Records from a dataset
------------
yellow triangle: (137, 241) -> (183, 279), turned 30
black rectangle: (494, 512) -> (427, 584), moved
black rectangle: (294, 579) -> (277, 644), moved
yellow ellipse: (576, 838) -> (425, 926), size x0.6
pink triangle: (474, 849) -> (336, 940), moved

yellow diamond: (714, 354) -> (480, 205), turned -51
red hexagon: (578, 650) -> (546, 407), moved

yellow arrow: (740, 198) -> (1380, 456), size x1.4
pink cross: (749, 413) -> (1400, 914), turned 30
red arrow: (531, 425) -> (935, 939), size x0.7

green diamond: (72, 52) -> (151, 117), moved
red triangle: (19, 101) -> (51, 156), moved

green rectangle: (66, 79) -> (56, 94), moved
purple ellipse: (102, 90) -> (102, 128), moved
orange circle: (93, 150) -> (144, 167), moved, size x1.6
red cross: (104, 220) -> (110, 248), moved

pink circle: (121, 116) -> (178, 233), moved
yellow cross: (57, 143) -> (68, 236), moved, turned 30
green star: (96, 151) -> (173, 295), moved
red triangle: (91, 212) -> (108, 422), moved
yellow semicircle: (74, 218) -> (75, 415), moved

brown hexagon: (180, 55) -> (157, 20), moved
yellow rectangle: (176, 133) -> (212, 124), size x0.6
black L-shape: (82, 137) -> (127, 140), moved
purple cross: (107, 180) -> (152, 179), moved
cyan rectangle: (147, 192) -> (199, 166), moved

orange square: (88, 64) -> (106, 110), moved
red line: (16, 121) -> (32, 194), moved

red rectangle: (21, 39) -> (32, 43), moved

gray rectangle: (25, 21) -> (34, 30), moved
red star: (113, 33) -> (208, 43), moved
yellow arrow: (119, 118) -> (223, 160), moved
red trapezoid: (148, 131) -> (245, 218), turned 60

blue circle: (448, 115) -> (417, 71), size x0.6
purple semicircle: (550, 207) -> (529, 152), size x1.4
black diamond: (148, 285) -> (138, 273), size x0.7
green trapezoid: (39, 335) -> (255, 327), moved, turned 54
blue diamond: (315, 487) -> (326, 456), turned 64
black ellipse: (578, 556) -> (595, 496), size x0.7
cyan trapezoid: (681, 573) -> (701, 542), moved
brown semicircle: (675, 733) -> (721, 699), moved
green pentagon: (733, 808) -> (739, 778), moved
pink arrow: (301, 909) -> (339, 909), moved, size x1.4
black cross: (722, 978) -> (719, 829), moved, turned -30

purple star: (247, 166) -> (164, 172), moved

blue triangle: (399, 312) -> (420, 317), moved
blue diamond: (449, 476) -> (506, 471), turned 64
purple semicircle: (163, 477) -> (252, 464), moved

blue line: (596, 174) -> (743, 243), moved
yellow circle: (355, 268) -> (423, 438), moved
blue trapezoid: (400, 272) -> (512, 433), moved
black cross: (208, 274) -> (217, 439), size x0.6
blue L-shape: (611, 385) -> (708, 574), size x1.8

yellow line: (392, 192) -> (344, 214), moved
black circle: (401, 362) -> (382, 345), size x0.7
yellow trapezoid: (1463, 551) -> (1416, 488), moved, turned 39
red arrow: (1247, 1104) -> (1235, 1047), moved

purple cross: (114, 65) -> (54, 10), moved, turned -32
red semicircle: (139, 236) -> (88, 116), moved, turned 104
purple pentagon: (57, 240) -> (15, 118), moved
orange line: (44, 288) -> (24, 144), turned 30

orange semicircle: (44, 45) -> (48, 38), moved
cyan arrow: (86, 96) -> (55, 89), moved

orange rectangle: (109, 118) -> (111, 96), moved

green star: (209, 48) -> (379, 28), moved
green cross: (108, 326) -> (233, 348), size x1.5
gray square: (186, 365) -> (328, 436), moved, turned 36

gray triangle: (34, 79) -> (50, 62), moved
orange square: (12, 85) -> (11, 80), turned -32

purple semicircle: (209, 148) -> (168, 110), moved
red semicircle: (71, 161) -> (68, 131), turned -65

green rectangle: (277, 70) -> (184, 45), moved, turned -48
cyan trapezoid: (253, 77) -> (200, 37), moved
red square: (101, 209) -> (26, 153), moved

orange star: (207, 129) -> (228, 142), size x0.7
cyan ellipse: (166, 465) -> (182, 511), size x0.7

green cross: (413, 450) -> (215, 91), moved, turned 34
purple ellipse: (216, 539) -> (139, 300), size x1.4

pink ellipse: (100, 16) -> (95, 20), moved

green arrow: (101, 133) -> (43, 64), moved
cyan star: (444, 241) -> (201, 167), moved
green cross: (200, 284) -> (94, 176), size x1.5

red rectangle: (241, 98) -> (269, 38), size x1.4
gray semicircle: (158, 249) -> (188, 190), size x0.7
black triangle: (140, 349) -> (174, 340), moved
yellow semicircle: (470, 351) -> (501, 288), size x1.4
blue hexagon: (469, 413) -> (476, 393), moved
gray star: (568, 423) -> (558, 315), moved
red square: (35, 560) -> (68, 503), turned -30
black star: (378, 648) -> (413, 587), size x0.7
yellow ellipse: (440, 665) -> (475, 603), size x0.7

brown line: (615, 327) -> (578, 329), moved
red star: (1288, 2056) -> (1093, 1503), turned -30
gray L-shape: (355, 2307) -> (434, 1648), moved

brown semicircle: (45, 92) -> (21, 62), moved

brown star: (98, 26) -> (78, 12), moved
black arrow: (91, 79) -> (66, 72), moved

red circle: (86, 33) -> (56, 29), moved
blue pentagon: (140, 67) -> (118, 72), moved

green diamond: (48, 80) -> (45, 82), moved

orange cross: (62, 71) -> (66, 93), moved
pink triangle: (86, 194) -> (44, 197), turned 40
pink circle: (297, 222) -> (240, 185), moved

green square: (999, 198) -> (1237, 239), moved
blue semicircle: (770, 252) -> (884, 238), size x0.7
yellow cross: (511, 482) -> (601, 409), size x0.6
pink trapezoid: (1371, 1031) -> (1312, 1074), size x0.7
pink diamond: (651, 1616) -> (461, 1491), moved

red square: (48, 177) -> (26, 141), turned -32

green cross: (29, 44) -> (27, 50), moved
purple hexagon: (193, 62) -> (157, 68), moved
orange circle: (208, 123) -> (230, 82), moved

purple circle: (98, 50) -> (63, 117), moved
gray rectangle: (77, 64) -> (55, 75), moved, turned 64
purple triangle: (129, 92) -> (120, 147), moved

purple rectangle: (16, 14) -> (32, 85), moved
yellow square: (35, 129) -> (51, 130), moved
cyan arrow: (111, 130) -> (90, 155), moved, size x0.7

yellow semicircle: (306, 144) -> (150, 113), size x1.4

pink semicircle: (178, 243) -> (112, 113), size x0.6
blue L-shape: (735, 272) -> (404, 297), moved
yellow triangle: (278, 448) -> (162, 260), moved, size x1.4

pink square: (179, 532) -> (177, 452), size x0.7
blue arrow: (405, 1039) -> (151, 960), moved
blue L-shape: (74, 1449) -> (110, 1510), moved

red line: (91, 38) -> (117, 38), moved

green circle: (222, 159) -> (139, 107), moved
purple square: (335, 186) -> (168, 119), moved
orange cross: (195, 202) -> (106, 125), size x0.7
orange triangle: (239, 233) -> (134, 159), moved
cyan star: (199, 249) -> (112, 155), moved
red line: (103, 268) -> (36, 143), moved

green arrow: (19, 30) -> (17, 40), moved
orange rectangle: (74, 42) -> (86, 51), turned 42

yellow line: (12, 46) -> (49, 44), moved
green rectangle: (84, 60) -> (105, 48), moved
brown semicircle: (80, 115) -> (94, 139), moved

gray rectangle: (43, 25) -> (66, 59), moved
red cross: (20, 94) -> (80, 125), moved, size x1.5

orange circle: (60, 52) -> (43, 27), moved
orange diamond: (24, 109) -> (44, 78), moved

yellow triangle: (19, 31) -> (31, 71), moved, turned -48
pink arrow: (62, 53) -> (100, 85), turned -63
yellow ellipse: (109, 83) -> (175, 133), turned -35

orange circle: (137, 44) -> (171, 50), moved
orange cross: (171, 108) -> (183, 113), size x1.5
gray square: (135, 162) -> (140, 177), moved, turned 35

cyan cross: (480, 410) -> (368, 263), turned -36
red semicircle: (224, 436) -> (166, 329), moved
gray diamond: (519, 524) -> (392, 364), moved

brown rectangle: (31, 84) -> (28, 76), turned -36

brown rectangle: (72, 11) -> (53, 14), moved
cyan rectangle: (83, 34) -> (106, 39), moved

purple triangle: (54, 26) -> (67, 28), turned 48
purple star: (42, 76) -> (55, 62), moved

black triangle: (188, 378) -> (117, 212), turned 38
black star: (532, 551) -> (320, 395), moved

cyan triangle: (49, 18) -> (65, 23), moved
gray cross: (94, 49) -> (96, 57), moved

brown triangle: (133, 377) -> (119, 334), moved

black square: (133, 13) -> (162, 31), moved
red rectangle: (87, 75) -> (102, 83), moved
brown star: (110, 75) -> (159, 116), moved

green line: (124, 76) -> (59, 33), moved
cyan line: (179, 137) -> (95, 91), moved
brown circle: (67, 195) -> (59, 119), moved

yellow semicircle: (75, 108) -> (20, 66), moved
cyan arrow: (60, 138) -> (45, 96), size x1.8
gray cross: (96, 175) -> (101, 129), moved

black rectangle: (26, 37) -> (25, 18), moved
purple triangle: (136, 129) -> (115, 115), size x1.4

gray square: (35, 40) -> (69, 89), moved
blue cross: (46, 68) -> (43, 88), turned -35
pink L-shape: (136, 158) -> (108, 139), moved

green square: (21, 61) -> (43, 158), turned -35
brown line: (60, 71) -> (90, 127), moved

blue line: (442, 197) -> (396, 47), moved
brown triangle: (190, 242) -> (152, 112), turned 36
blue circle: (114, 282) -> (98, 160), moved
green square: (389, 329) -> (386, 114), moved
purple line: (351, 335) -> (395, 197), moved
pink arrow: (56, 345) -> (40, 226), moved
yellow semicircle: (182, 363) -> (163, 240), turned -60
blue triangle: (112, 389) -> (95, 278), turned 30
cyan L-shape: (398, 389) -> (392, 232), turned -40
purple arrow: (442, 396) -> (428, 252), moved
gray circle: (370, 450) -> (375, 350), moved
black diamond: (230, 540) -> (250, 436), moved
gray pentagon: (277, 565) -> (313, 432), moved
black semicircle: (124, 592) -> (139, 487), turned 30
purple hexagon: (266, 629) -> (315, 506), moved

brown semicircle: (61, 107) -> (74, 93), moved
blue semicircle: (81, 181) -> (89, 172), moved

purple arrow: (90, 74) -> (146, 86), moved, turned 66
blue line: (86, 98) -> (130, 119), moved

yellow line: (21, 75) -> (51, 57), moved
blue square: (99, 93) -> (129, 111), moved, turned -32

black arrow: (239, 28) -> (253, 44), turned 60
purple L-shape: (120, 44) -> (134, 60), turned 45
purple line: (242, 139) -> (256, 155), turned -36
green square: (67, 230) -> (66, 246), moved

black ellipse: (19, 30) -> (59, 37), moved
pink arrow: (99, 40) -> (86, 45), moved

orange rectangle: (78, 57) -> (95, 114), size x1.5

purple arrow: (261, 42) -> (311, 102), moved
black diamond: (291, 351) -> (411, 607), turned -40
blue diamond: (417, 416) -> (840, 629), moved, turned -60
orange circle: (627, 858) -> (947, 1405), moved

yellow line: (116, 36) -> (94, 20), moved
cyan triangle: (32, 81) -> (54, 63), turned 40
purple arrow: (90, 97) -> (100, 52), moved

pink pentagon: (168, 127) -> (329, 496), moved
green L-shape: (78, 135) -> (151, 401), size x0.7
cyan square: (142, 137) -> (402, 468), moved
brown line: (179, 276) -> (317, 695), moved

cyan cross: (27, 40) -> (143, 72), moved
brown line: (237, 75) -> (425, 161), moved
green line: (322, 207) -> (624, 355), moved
------------
The reply should consist solely of the lines of the data, exact, from the opening line through the line with "yellow semicircle: (74, 218)", inclusive.

• _YOUR SOLUTION_
yellow triangle: (137, 241) -> (183, 279), turned 30
black rectangle: (494, 512) -> (427, 584), moved
black rectangle: (294, 579) -> (277, 644), moved
yellow ellipse: (576, 838) -> (425, 926), size x0.6
pink triangle: (474, 849) -> (336, 940), moved

yellow diamond: (714, 354) -> (480, 205), turned -51
red hexagon: (578, 650) -> (546, 407), moved

yellow arrow: (740, 198) -> (1380, 456), size x1.4
pink cross: (749, 413) -> (1400, 914), turned 30
red arrow: (531, 425) -> (935, 939), size x0.7

green diamond: (72, 52) -> (151, 117), moved
red triangle: (19, 101) -> (51, 156), moved

green rectangle: (66, 79) -> (56, 94), moved
purple ellipse: (102, 90) -> (102, 128), moved
orange circle: (93, 150) -> (144, 167), moved, size x1.6
red cross: (104, 220) -> (110, 248), moved

pink circle: (121, 116) -> (178, 233), moved
yellow cross: (57, 143) -> (68, 236), moved, turned 30
green star: (96, 151) -> (173, 295), moved
red triangle: (91, 212) -> (108, 422), moved
yellow semicircle: (74, 218) -> (75, 415), moved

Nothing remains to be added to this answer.